● Data for processing:
((
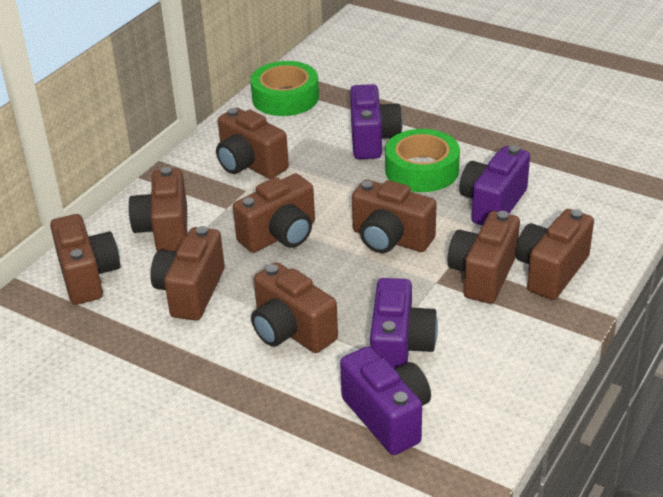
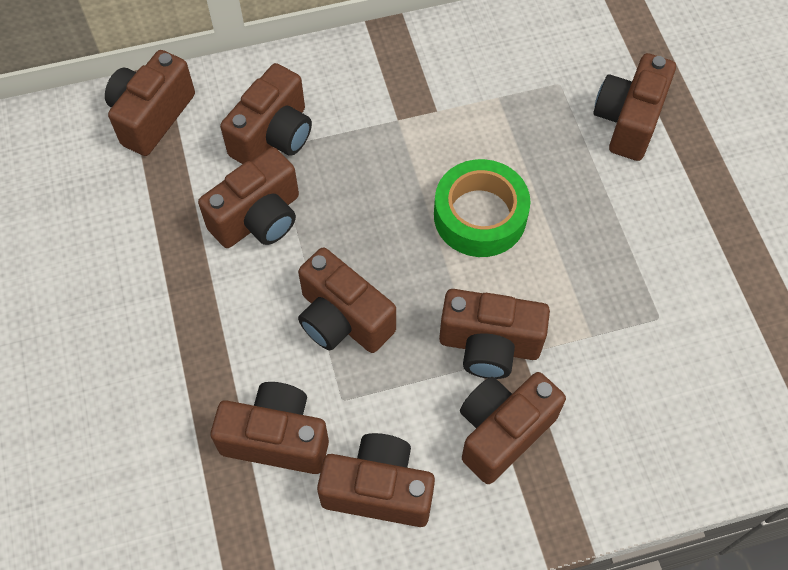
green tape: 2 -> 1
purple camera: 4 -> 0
))
((
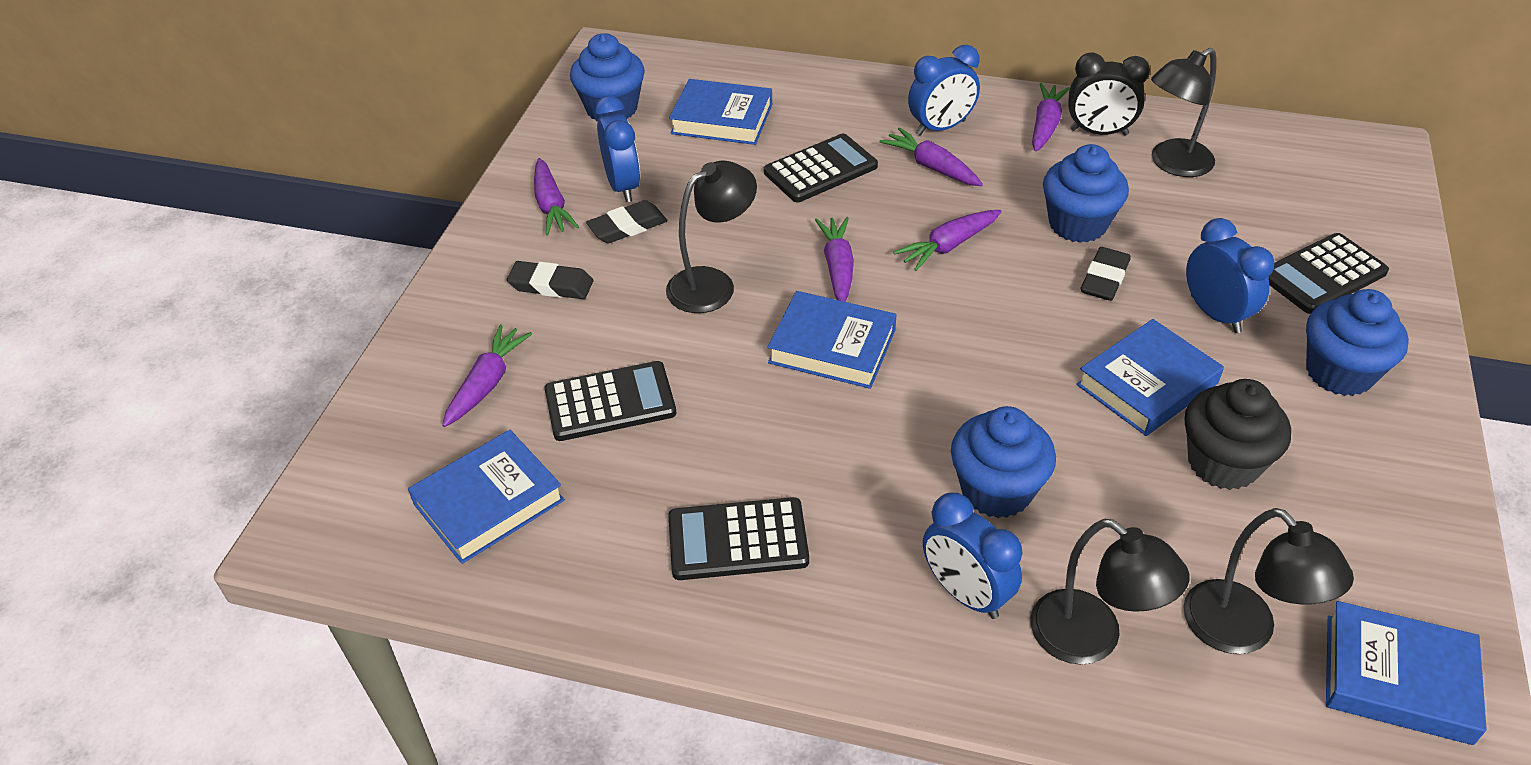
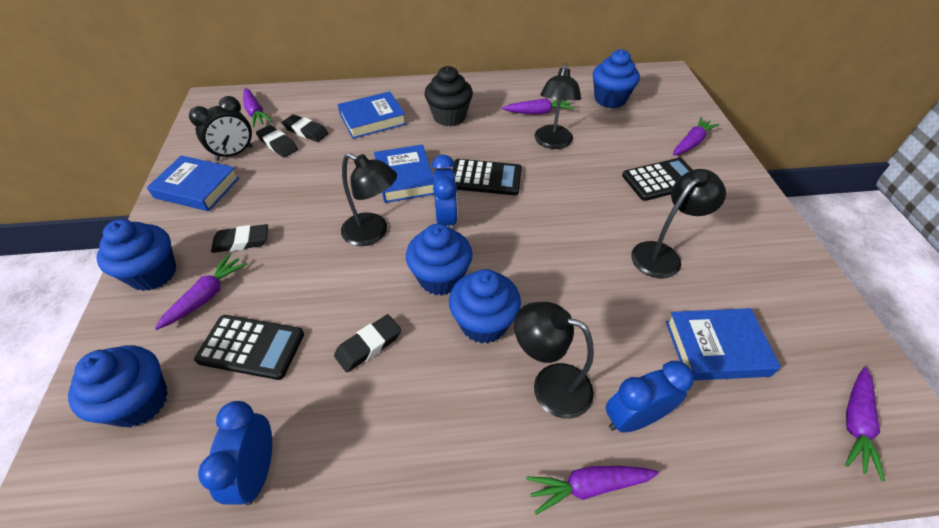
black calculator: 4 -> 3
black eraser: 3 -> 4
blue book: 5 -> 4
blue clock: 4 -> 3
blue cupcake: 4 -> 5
))
● Work item: Could you report how many lines of the entries include the word "black"? Only the number is needed.

● Answer section: 2